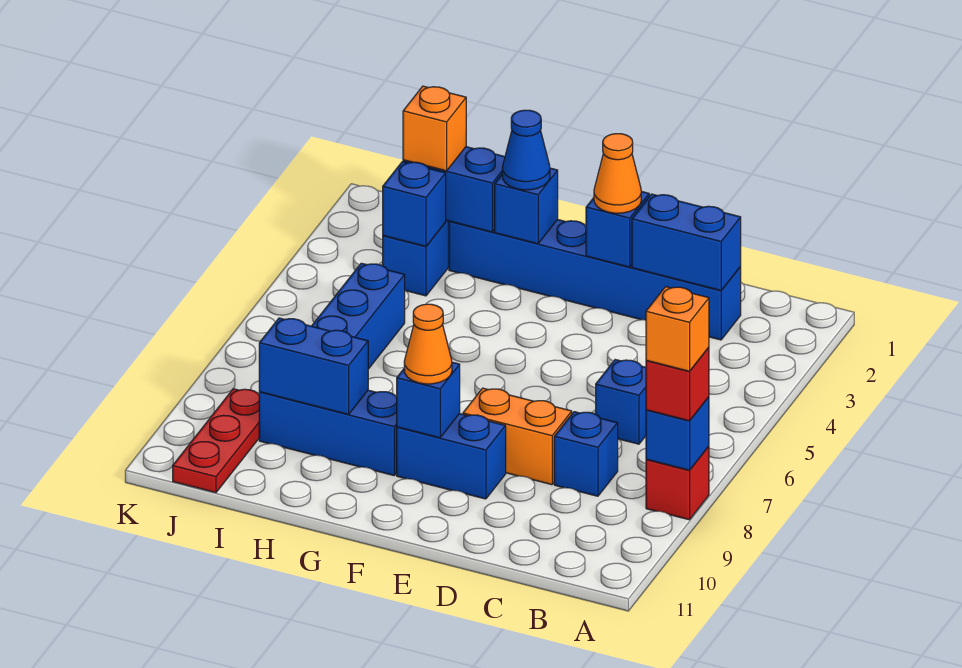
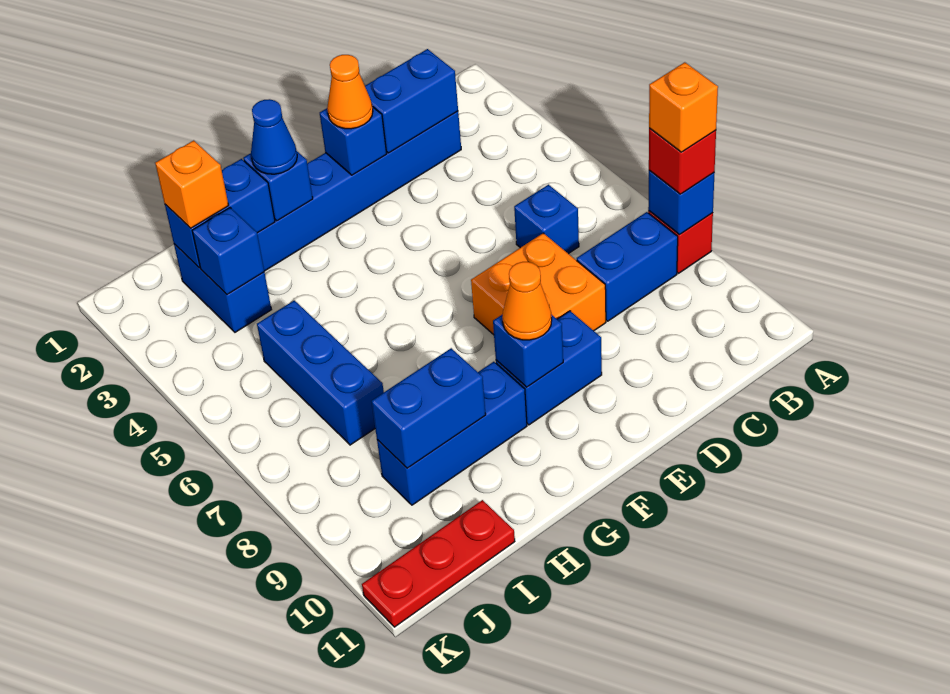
blue brick C8 level 1 -> blue brick B8:C8 level 1
orange brick D8:E8 level 1 -> orange brick D7:E8 level 1
red plate J9:J11 level 1 -> red plate I11:K11 level 1

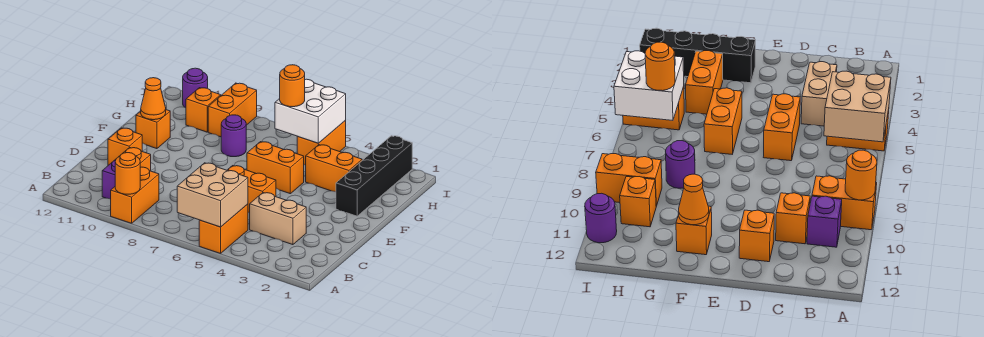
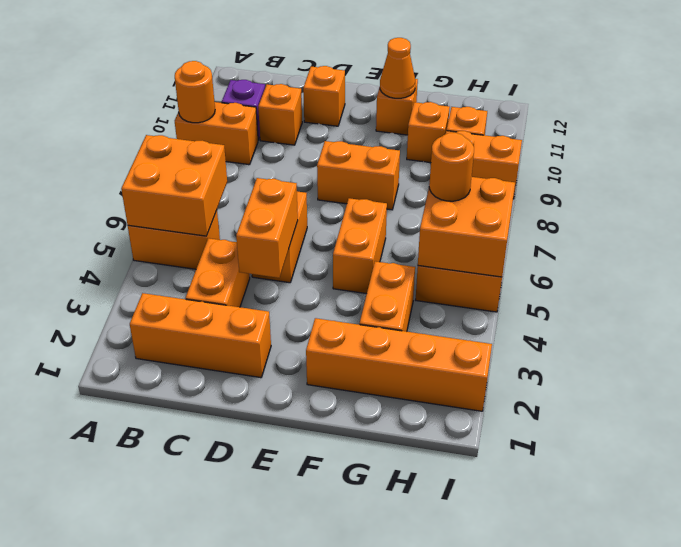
tan brick A5:B6 level 2 -> orange brick A5:B6 level 2
none -> orange brick B2:D2 level 1
tan brick C3:C4 level 1 -> orange brick C3:C4 level 1
none -> orange brick D4:D5 level 2
none -> orange brick E8:F8 level 1
black brick F2:I2 level 1 -> orange brick F2:I2 level 1
purple round brick G8 level 1 -> none
none -> orange brick G10 level 1
white brick H5:I6 level 2 -> orange brick H5:I6 level 2
purple round brick I11 level 1 -> none

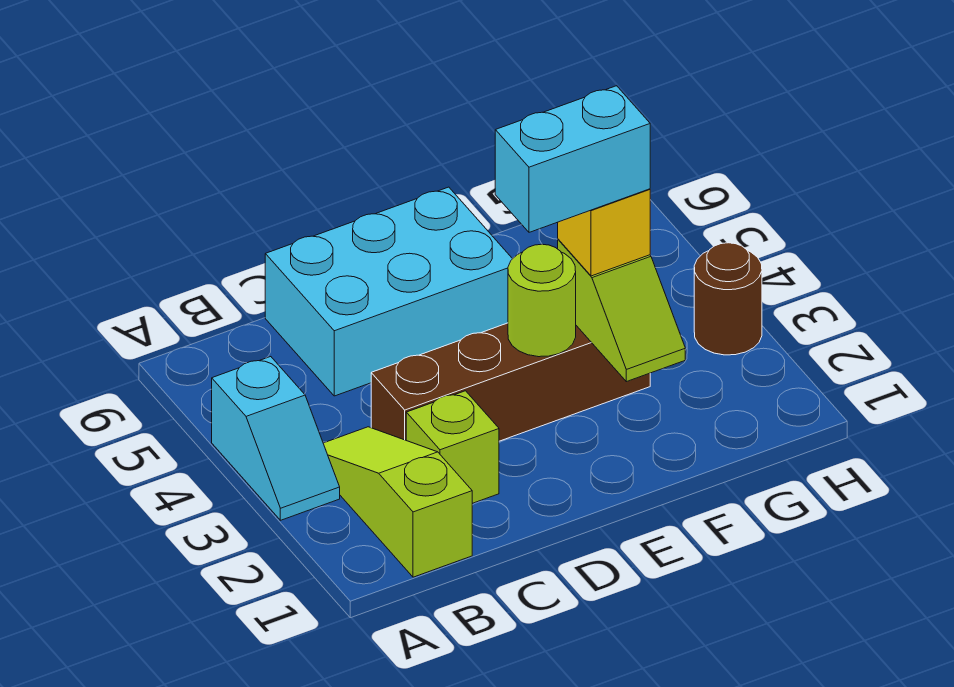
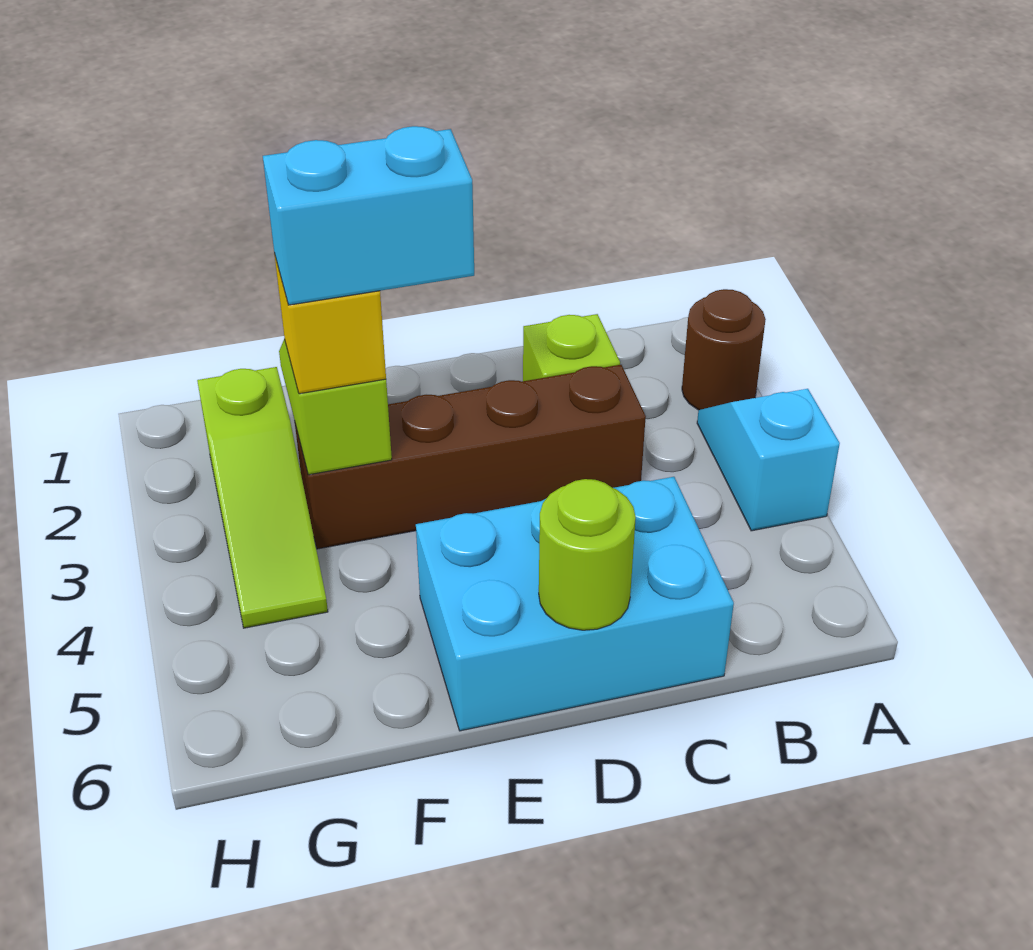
lime slope B1:B3 level 1 top 1 -> lime slope G2:G4 level 1 top 2
lime round brick E3 level 2 -> lime round brick D6 level 2
brown round brick H3 level 1 -> brown round brick A2 level 1

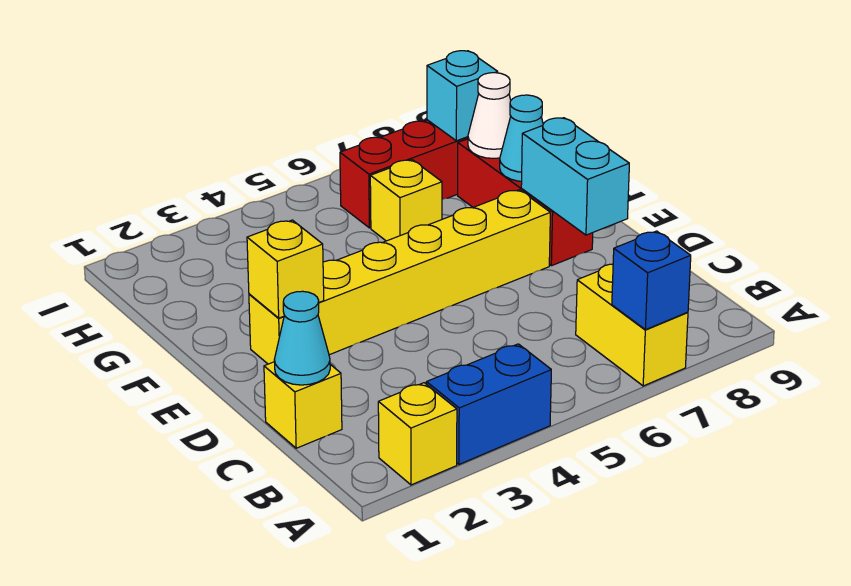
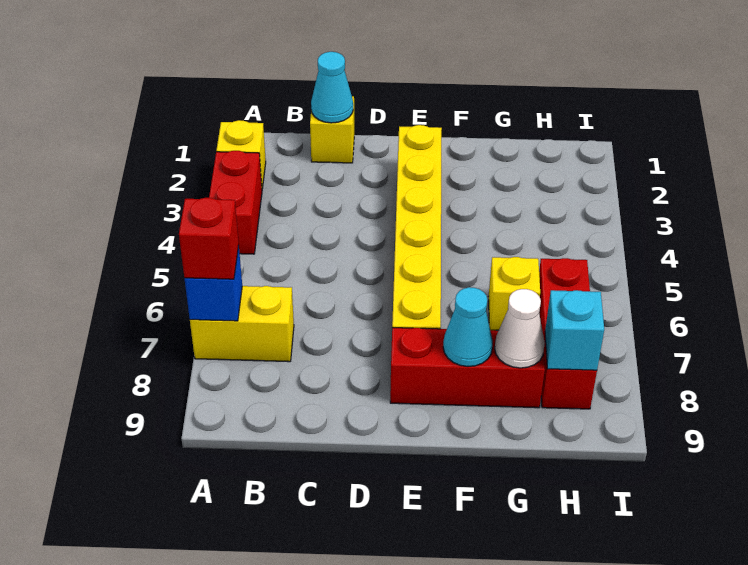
blue brick A3:A4 level 1 -> red brick A3:A4 level 1
none -> red brick A7 level 3
cyan brick D8:E8 level 2 -> none
yellow brick E2 level 2 -> none

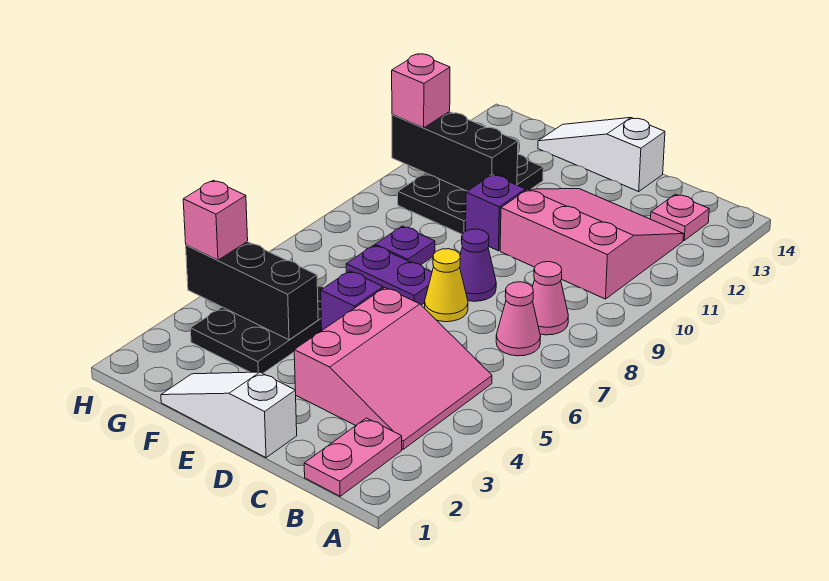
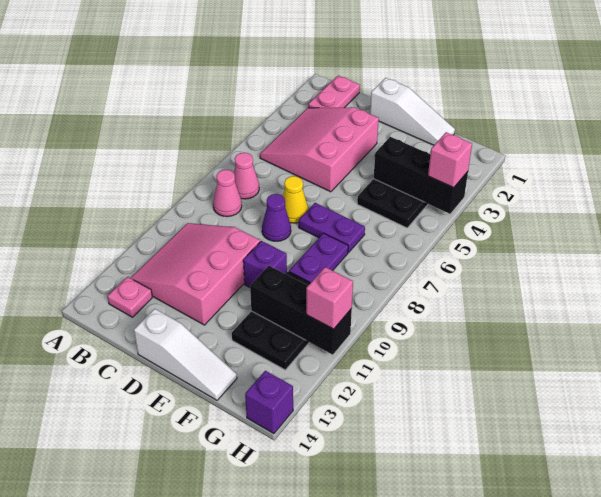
pink slope B10:D12 level 1 top 10 -> pink slope B10:D12 level 1 top D
purple brick E5 level 1 -> purple brick H14 level 1
purple plate F8 level 1 -> purple plate F8:F9 level 1

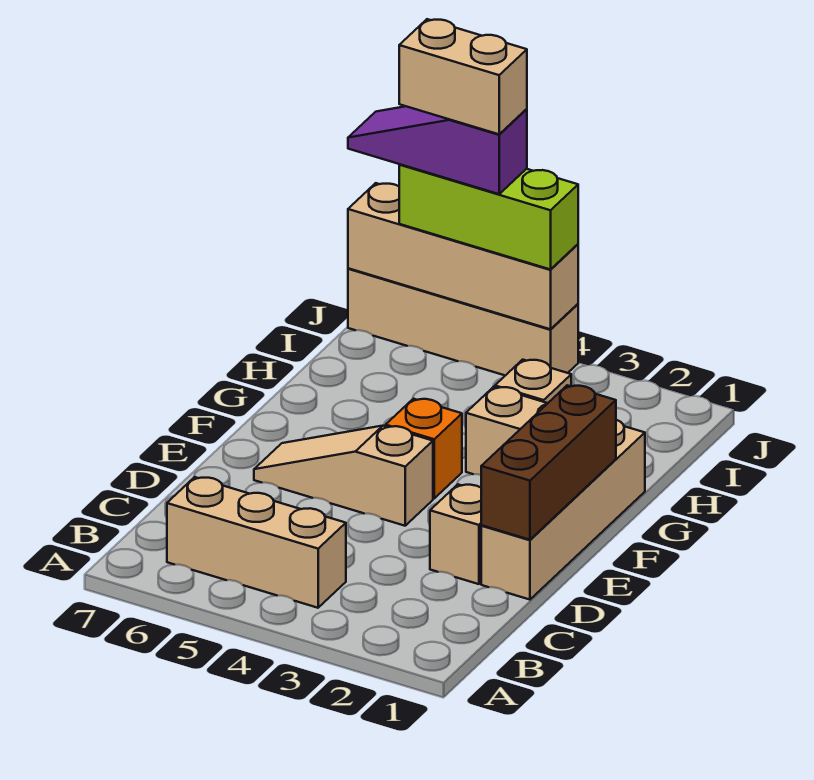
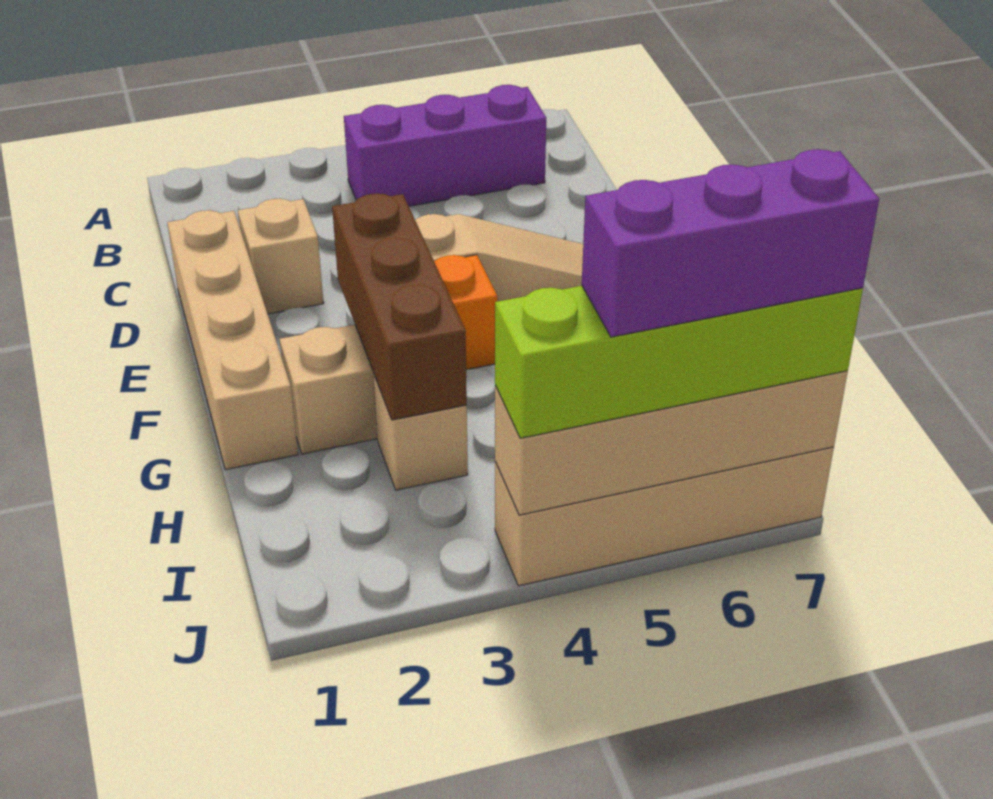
tan brick B4:B6 level 1 -> purple brick B4:B6 level 1
brown brick D1:F1 level 2 -> brown brick F3:H3 level 2
lime brick J4:J6 level 3 -> lime brick J4:J7 level 3
purple slope J5:J7 level 4 top 5 -> purple brick J5:J7 level 4
tan brick J5:J6 level 5 -> none

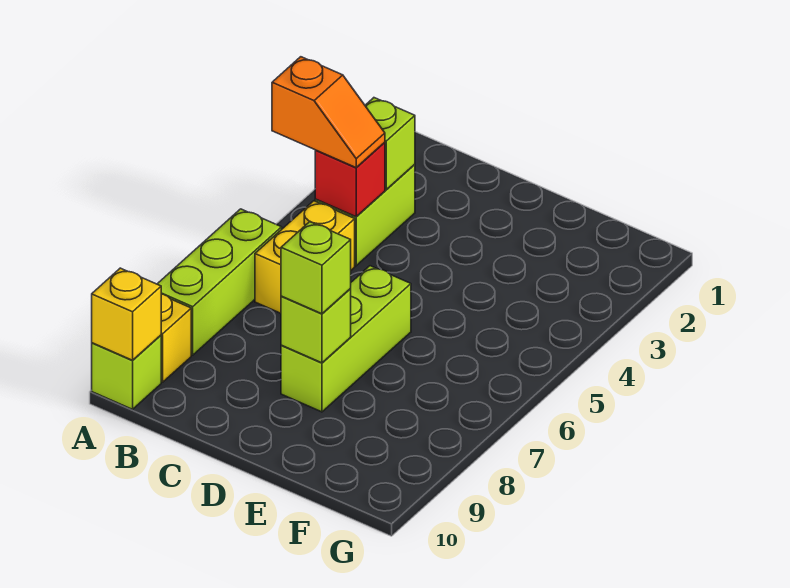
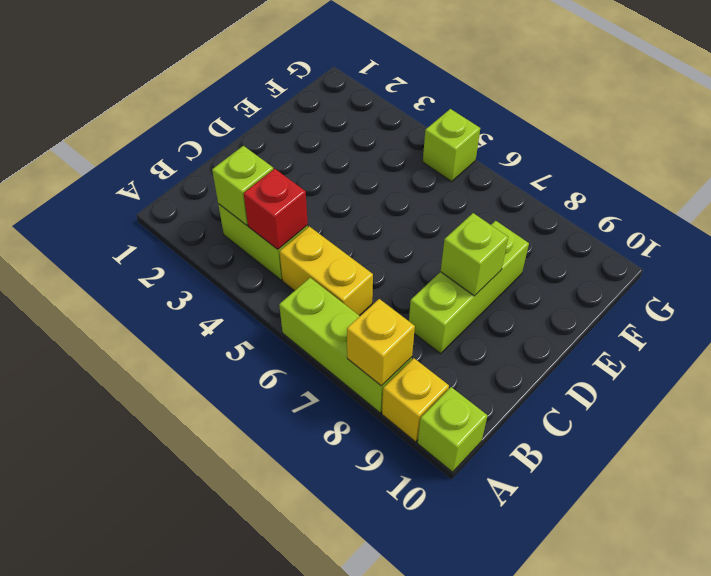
orange slope A4:B4 level 3 top A -> none
yellow brick A10 level 2 -> yellow brick A8 level 2
lime brick D6:D8 level 1 -> lime brick C8:E8 level 1
lime brick D8 level 3 -> lime brick G5 level 1

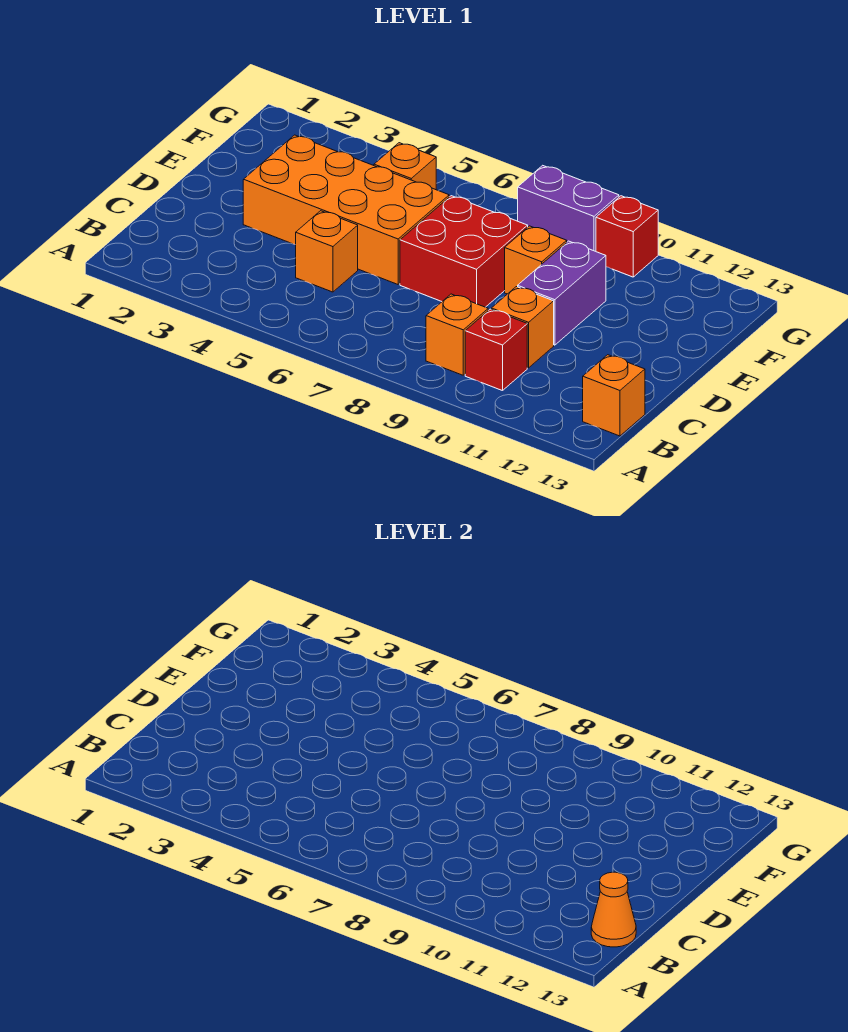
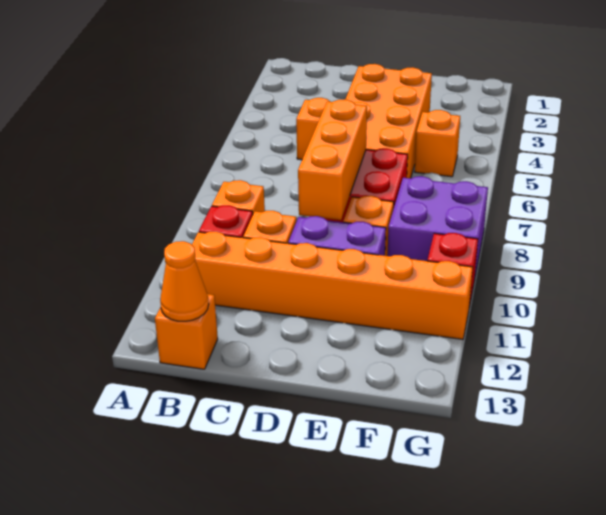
none -> orange brick B11:G11 level 1
none -> orange brick D7:D9 level 2
purple brick G8:G9 level 1 -> purple brick F8:G9 level 1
++++++++
**Your instructions:**
All entries, top to bottom, should be retyped exactly; the pictures should not be.

**Solution for this exercise:**
blue brick C8 level 1 -> blue brick B8:C8 level 1
orange brick D8:E8 level 1 -> orange brick D7:E8 level 1
red plate J9:J11 level 1 -> red plate I11:K11 level 1

tan brick A5:B6 level 2 -> orange brick A5:B6 level 2
none -> orange brick B2:D2 level 1
tan brick C3:C4 level 1 -> orange brick C3:C4 level 1
none -> orange brick D4:D5 level 2
none -> orange brick E8:F8 level 1
black brick F2:I2 level 1 -> orange brick F2:I2 level 1
purple round brick G8 level 1 -> none
none -> orange brick G10 level 1
white brick H5:I6 level 2 -> orange brick H5:I6 level 2
purple round brick I11 level 1 -> none

lime slope B1:B3 level 1 top 1 -> lime slope G2:G4 level 1 top 2
lime round brick E3 level 2 -> lime round brick D6 level 2
brown round brick H3 level 1 -> brown round brick A2 level 1

blue brick A3:A4 level 1 -> red brick A3:A4 level 1
none -> red brick A7 level 3
cyan brick D8:E8 level 2 -> none
yellow brick E2 level 2 -> none

pink slope B10:D12 level 1 top 10 -> pink slope B10:D12 level 1 top D
purple brick E5 level 1 -> purple brick H14 level 1
purple plate F8 level 1 -> purple plate F8:F9 level 1

tan brick B4:B6 level 1 -> purple brick B4:B6 level 1
brown brick D1:F1 level 2 -> brown brick F3:H3 level 2
lime brick J4:J6 level 3 -> lime brick J4:J7 level 3
purple slope J5:J7 level 4 top 5 -> purple brick J5:J7 level 4
tan brick J5:J6 level 5 -> none

orange slope A4:B4 level 3 top A -> none
yellow brick A10 level 2 -> yellow brick A8 level 2
lime brick D6:D8 level 1 -> lime brick C8:E8 level 1
lime brick D8 level 3 -> lime brick G5 level 1

none -> orange brick B11:G11 level 1
none -> orange brick D7:D9 level 2
purple brick G8:G9 level 1 -> purple brick F8:G9 level 1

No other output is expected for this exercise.